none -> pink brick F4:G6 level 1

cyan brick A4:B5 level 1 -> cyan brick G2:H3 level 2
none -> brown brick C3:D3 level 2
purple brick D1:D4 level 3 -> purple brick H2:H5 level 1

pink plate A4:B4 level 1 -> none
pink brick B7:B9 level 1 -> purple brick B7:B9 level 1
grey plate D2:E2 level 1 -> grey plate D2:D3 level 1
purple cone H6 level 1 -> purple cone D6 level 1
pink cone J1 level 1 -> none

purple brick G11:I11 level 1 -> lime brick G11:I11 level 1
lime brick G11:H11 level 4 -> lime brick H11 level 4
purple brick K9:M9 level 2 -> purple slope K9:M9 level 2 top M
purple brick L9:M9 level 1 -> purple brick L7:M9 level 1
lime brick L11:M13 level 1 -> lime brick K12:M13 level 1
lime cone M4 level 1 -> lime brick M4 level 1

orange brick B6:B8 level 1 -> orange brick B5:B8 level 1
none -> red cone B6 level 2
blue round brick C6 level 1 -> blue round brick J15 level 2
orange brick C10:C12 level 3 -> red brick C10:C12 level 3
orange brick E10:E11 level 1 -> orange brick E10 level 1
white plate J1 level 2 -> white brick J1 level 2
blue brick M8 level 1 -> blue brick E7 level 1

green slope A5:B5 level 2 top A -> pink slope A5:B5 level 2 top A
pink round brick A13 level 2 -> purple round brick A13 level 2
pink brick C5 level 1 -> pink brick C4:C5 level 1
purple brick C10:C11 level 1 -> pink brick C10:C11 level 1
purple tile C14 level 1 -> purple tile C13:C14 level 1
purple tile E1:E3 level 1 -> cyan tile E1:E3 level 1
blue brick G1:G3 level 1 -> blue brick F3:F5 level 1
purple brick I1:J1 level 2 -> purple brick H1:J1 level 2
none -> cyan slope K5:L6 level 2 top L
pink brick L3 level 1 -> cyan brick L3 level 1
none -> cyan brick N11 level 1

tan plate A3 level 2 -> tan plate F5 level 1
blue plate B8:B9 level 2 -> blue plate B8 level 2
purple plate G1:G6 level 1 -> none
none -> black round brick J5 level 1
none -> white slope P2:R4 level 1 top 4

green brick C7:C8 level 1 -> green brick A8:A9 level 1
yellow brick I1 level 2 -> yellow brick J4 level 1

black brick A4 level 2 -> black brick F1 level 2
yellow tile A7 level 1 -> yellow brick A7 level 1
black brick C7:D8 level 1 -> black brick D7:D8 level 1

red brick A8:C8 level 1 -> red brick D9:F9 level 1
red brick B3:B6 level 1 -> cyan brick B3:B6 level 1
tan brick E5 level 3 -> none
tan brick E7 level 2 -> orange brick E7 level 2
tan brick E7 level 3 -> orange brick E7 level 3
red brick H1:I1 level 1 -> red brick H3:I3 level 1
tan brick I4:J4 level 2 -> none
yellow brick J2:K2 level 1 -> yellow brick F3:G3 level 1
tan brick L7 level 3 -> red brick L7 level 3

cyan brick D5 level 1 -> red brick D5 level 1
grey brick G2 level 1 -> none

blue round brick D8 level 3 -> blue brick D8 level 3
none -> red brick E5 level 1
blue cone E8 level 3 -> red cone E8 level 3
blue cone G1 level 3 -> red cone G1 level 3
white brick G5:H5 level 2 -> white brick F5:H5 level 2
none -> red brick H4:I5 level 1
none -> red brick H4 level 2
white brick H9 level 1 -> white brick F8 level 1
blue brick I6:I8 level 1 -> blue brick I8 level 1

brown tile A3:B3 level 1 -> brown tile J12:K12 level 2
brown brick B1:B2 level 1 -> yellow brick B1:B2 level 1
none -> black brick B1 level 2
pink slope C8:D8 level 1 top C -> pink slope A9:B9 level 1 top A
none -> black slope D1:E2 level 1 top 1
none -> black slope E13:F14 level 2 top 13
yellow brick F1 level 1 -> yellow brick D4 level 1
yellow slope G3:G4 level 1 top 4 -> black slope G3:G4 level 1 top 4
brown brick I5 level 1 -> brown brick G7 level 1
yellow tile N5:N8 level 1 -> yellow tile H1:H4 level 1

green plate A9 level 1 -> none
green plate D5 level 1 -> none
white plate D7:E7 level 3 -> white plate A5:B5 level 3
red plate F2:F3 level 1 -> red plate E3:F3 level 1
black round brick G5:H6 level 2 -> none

··········

DIRECTIONS =
So that nothing is lost, return the listing exactly and completely.

WORKED SOLUTION =
none -> pink brick F4:G6 level 1

cyan brick A4:B5 level 1 -> cyan brick G2:H3 level 2
none -> brown brick C3:D3 level 2
purple brick D1:D4 level 3 -> purple brick H2:H5 level 1

pink plate A4:B4 level 1 -> none
pink brick B7:B9 level 1 -> purple brick B7:B9 level 1
grey plate D2:E2 level 1 -> grey plate D2:D3 level 1
purple cone H6 level 1 -> purple cone D6 level 1
pink cone J1 level 1 -> none

purple brick G11:I11 level 1 -> lime brick G11:I11 level 1
lime brick G11:H11 level 4 -> lime brick H11 level 4
purple brick K9:M9 level 2 -> purple slope K9:M9 level 2 top M
purple brick L9:M9 level 1 -> purple brick L7:M9 level 1
lime brick L11:M13 level 1 -> lime brick K12:M13 level 1
lime cone M4 level 1 -> lime brick M4 level 1

orange brick B6:B8 level 1 -> orange brick B5:B8 level 1
none -> red cone B6 level 2
blue round brick C6 level 1 -> blue round brick J15 level 2
orange brick C10:C12 level 3 -> red brick C10:C12 level 3
orange brick E10:E11 level 1 -> orange brick E10 level 1
white plate J1 level 2 -> white brick J1 level 2
blue brick M8 level 1 -> blue brick E7 level 1

green slope A5:B5 level 2 top A -> pink slope A5:B5 level 2 top A
pink round brick A13 level 2 -> purple round brick A13 level 2
pink brick C5 level 1 -> pink brick C4:C5 level 1
purple brick C10:C11 level 1 -> pink brick C10:C11 level 1
purple tile C14 level 1 -> purple tile C13:C14 level 1
purple tile E1:E3 level 1 -> cyan tile E1:E3 level 1
blue brick G1:G3 level 1 -> blue brick F3:F5 level 1
purple brick I1:J1 level 2 -> purple brick H1:J1 level 2
none -> cyan slope K5:L6 level 2 top L
pink brick L3 level 1 -> cyan brick L3 level 1
none -> cyan brick N11 level 1

tan plate A3 level 2 -> tan plate F5 level 1
blue plate B8:B9 level 2 -> blue plate B8 level 2
purple plate G1:G6 level 1 -> none
none -> black round brick J5 level 1
none -> white slope P2:R4 level 1 top 4

green brick C7:C8 level 1 -> green brick A8:A9 level 1
yellow brick I1 level 2 -> yellow brick J4 level 1

black brick A4 level 2 -> black brick F1 level 2
yellow tile A7 level 1 -> yellow brick A7 level 1
black brick C7:D8 level 1 -> black brick D7:D8 level 1

red brick A8:C8 level 1 -> red brick D9:F9 level 1
red brick B3:B6 level 1 -> cyan brick B3:B6 level 1
tan brick E5 level 3 -> none
tan brick E7 level 2 -> orange brick E7 level 2
tan brick E7 level 3 -> orange brick E7 level 3
red brick H1:I1 level 1 -> red brick H3:I3 level 1
tan brick I4:J4 level 2 -> none
yellow brick J2:K2 level 1 -> yellow brick F3:G3 level 1
tan brick L7 level 3 -> red brick L7 level 3

cyan brick D5 level 1 -> red brick D5 level 1
grey brick G2 level 1 -> none

blue round brick D8 level 3 -> blue brick D8 level 3
none -> red brick E5 level 1
blue cone E8 level 3 -> red cone E8 level 3
blue cone G1 level 3 -> red cone G1 level 3
white brick G5:H5 level 2 -> white brick F5:H5 level 2
none -> red brick H4:I5 level 1
none -> red brick H4 level 2
white brick H9 level 1 -> white brick F8 level 1
blue brick I6:I8 level 1 -> blue brick I8 level 1

brown tile A3:B3 level 1 -> brown tile J12:K12 level 2
brown brick B1:B2 level 1 -> yellow brick B1:B2 level 1
none -> black brick B1 level 2
pink slope C8:D8 level 1 top C -> pink slope A9:B9 level 1 top A
none -> black slope D1:E2 level 1 top 1
none -> black slope E13:F14 level 2 top 13
yellow brick F1 level 1 -> yellow brick D4 level 1
yellow slope G3:G4 level 1 top 4 -> black slope G3:G4 level 1 top 4
brown brick I5 level 1 -> brown brick G7 level 1
yellow tile N5:N8 level 1 -> yellow tile H1:H4 level 1

green plate A9 level 1 -> none
green plate D5 level 1 -> none
white plate D7:E7 level 3 -> white plate A5:B5 level 3
red plate F2:F3 level 1 -> red plate E3:F3 level 1
black round brick G5:H6 level 2 -> none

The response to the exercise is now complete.